▶ **PROVIDED ENTRIES**:
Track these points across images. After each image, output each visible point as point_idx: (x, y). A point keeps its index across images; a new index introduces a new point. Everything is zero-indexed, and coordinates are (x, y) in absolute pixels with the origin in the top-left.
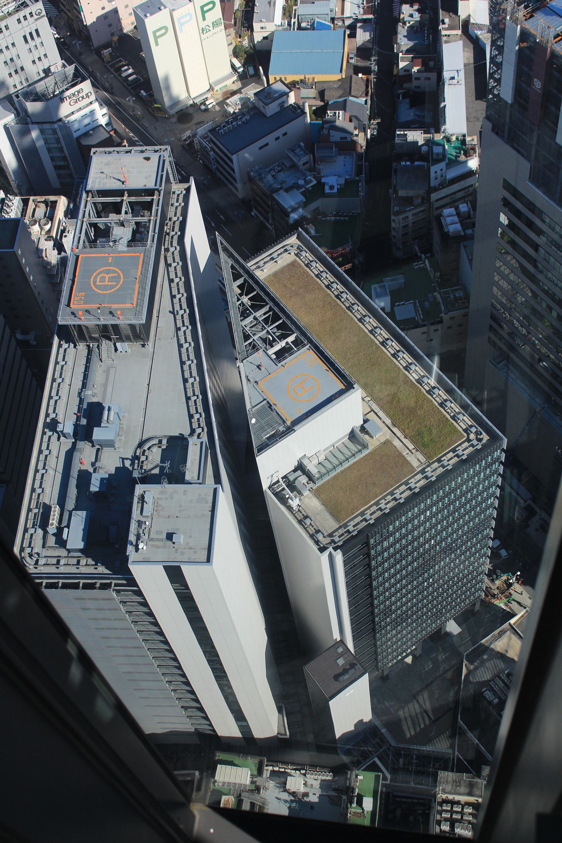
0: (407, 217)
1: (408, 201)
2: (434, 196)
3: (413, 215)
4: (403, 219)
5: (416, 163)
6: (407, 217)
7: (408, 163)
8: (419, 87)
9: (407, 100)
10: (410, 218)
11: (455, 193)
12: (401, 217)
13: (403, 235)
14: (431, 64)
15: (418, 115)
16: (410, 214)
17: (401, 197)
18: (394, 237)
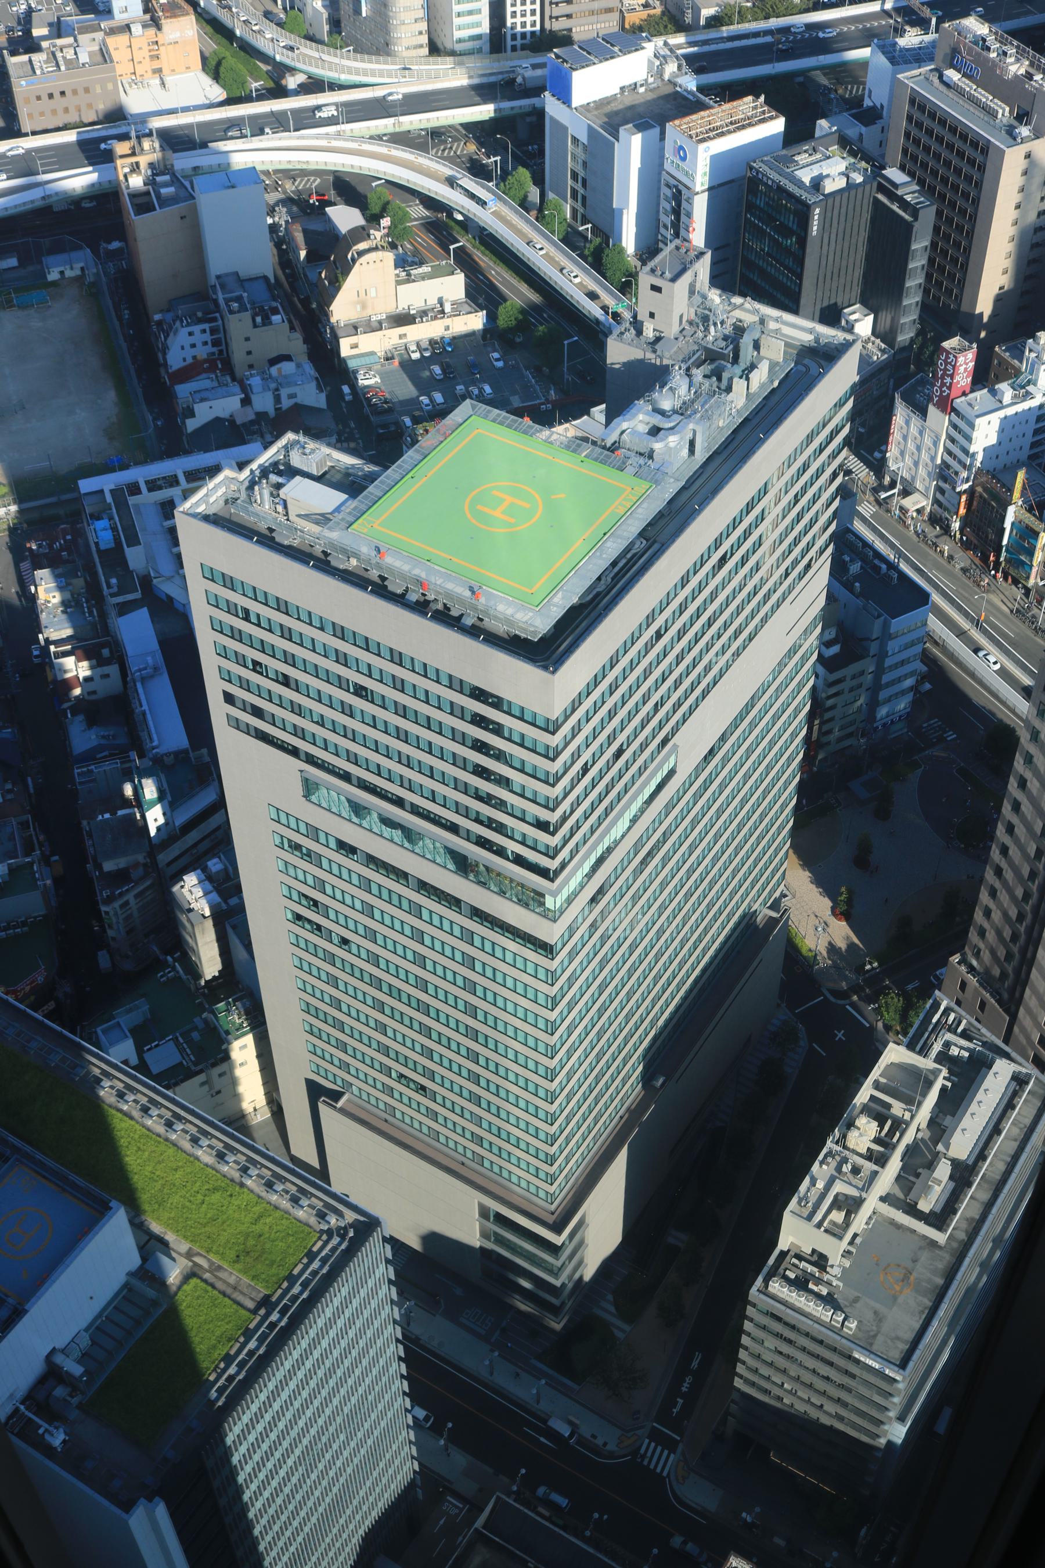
0: (127, 903)
1: (122, 877)
2: (163, 858)
3: (136, 896)
4: (122, 906)
5: (120, 813)
6: (127, 903)
7: (107, 816)
8: (94, 692)
9: (81, 717)
10: (133, 902)
11: (195, 845)
12: (116, 905)
13: (128, 933)
14: (106, 652)
15: (103, 737)
16: (130, 897)
17: (109, 873)
18: (113, 939)
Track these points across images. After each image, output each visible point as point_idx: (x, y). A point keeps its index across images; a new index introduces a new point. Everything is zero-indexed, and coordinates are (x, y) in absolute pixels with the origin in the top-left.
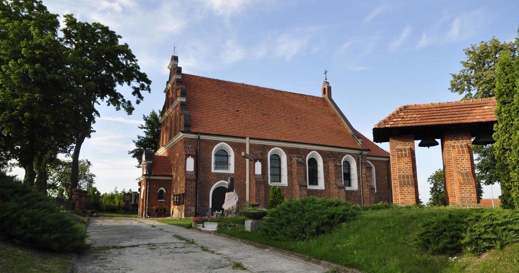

▶ **EXERCISE TASK**: Retype all of the material above line for line, without changing anything, and leave the pictures out.

▶ **ANSWER BELOW**:
Track these points across images. After each image, output each visible point as point_idx: (x, y). A point keeps its index across images; a new index introduces a new point. Everything is zero-indexed, and coordinates are (x, y) in absolute pixels with the origin in the top-left.
0: (407, 217)
1: (408, 201)
2: (434, 196)
3: (413, 215)
4: (403, 219)
5: (416, 163)
6: (407, 217)
7: (408, 163)
8: (419, 87)
9: (407, 100)
10: (410, 218)
11: (455, 193)
12: (401, 217)
13: (403, 235)
14: (431, 64)
15: (418, 115)
16: (410, 214)
17: (401, 197)
18: (394, 237)
0: (127, 903)
1: (122, 877)
2: (163, 858)
3: (136, 896)
4: (122, 906)
5: (120, 813)
6: (127, 903)
7: (107, 816)
8: (94, 692)
9: (81, 717)
10: (133, 902)
11: (195, 845)
12: (116, 905)
13: (128, 933)
14: (106, 652)
15: (103, 737)
16: (130, 897)
17: (109, 873)
18: (113, 939)
Track these points across images. After each image, output each visible point as point_idx: (x, y). A point keeps its index across images; a new index introduces a new point. Everything is zero-indexed, and coordinates are (x, y) in absolute pixels with the origin in the top-left.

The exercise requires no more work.